> [PROBLEM DETAILS]
Which lines of the material below contain the word "track", with case counting? Gather every such line and copy each one out in full.

> [RECORDS SHOWN]
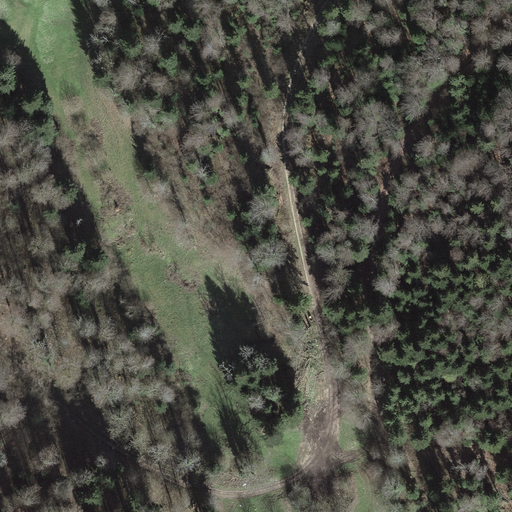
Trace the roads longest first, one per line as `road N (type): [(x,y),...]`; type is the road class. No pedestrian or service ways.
road 1 (track): [(328,0),(283,116),(329,388),(322,430),(303,464),(245,490),(172,476),(109,442),(42,388),(0,340)]
road 2 (track): [(314,448),(363,433),(378,407),(374,242),(400,152),(460,65),(511,21)]
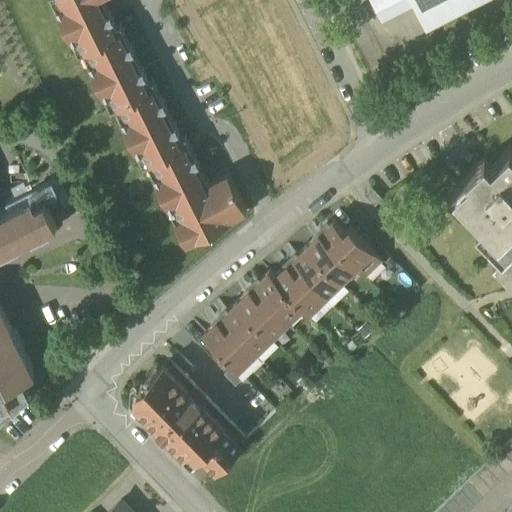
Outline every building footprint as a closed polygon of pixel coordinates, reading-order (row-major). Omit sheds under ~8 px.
[(186,227),(192,238),(228,220),(228,219),(246,210),(227,172),(208,181),(216,199),(210,202),(203,187),(201,188),(187,160),(189,159),(181,143),(177,145),(170,131),(169,131),(155,103),(156,102),(149,86),(145,88),(138,74),(136,75),(122,46),(124,45),(116,29),(113,31),(106,17),(104,18),(94,0),(60,0),(61,1),(55,4),(71,37),(77,34),(84,47),(88,45),(94,58),(87,61),(104,93),(110,90),(117,104),(120,102),(126,114),(120,117),(136,150),(142,147),(149,161),(153,159),(159,171),(152,174),(168,207),(175,204),(181,216),(174,219),(180,230),(186,227)] [(116,23),(104,0),(94,0),(104,18),(106,17),(113,31),(116,29),(124,45),(122,46),(136,75),(138,74),(145,88),(149,86),(156,102),(155,103),(169,131),(170,131),(177,145),(181,143),(189,159),(187,160),(201,188),(203,187),(210,202),(216,199),(208,181),(184,134),(181,136),(152,77),(149,79),(120,21),(116,23)] [(374,0),(381,12),(405,0),(414,0),(426,23),(470,0),(374,0)] [(78,51),(82,48),(84,47),(77,34),(71,37),(78,51)] [(88,45),(84,47),(82,48),(87,61),(94,58),(88,45)] [(110,107),(114,105),(117,104),(110,90),(104,93),(110,107)] [(120,102),(117,104),(114,105),(120,117),(126,114),(120,102)] [(454,186),(486,219),(507,199),(511,204),(511,146),(511,145),(498,157),(508,167),(502,173),(492,163),(485,156),(454,186)] [(143,164),(146,162),(149,161),(142,147),(136,150),(143,164)] [(498,157),(492,163),(502,173),(508,167),(498,157)] [(153,159),(149,161),(146,162),(152,174),(159,171),(153,159)] [(364,193),(375,204),(382,196),(372,186),(364,193)] [(0,403),(8,400),(13,409),(29,393),(22,379),(34,373),(30,366),(32,365),(28,356),(26,357),(21,347),(23,346),(15,328),(12,329),(0,303),(0,252),(18,243),(30,237),(48,229),(55,225),(47,208),(40,212),(37,206),(41,204),(40,202),(34,190),(5,204),(7,210),(0,213),(0,403)] [(511,204),(507,199),(486,219),(482,222),(495,236),(490,240),(502,252),(497,257),(511,271),(511,204)] [(43,200),(40,202),(41,204),(37,206),(40,212),(47,208),(43,200)] [(168,207),(174,219),(181,216),(175,204),(168,207)] [(333,219),(322,229),(356,264),(364,273),(381,256),(350,224),(345,230),(333,219)] [(185,242),(192,238),(186,227),(180,230),(185,242)] [(49,231),(48,229),(30,237),(31,239),(49,231)] [(322,229),(306,245),(340,279),(356,264),(322,229)] [(19,246),(18,243),(0,252),(1,254),(19,246)] [(306,245),(290,260),(324,295),(340,279),(306,245)] [(290,260),(274,275),(302,304),(308,310),(324,295),(290,260)] [(269,270),(253,285),(286,320),(302,304),(274,275),(269,270)] [(253,285),(237,301),(270,335),(286,320),(253,285)] [(237,301),(221,316),(254,351),(270,335),(237,301)] [(237,367),(254,351),(221,316),(204,332),(237,367)] [(199,453),(215,470),(247,440),(234,427),(229,432),(163,364),(136,389),(135,405),(154,425),(155,424),(161,425),(167,430),(167,437),(166,437),(183,455),(188,450),(195,457),(199,453)] [(155,424),(166,437),(167,437),(167,430),(161,425),(155,424)] [(511,444),(508,441),(500,449),(511,461),(511,444)] [(511,461),(500,449),(492,457),(507,473),(511,468),(511,461)] [(492,457),(484,465),(499,481),(507,473),(492,457)] [(484,465),(475,473),(491,489),(499,481),(484,465)] [(475,473),(467,481),(483,497),(491,489),(475,473)] [(467,481),(459,489),(474,505),(483,497),(467,481)] [(459,489),(450,497),(465,511),(466,511),(474,505),(459,489)] [(465,511),(450,497),(442,505),(449,511),(465,511)] [(133,511),(121,499),(107,511),(133,511)]
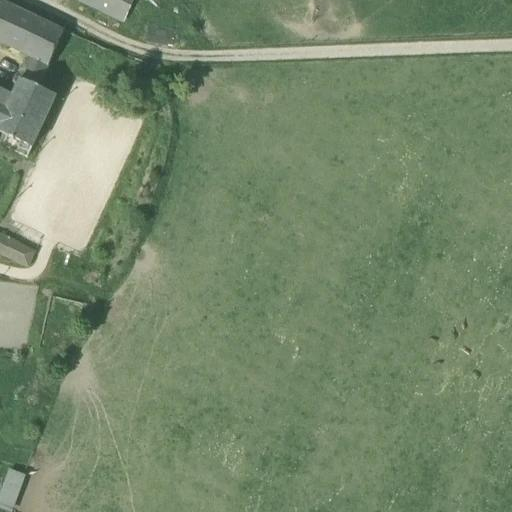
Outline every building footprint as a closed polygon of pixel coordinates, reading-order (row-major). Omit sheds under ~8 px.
[(77,0),(122,22),(132,0),(77,0)] [(64,34),(0,3),(0,44),(31,60),(48,68),(64,34)] [(38,90),(48,68),(31,60),(21,82),(38,90)] [(0,92),(0,134),(8,138),(32,150),(56,98),(38,90),(21,82),(13,99),(0,92)] [(32,150),(8,138),(3,149),(27,160),(32,150)] [(0,255),(28,269),(35,254),(0,237),(0,255)] [(0,499),(0,507),(11,511),(15,511),(29,477),(12,470),(0,499)]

> [RESULT BELOW]
road 1 (track): [(328,0),(283,116),(329,388),(322,430),(303,464),(245,490),(172,476),(109,442),(42,388),(0,340)]
road 2 (track): [(314,448),(363,433),(378,407),(374,242),(400,152),(460,65),(511,21)]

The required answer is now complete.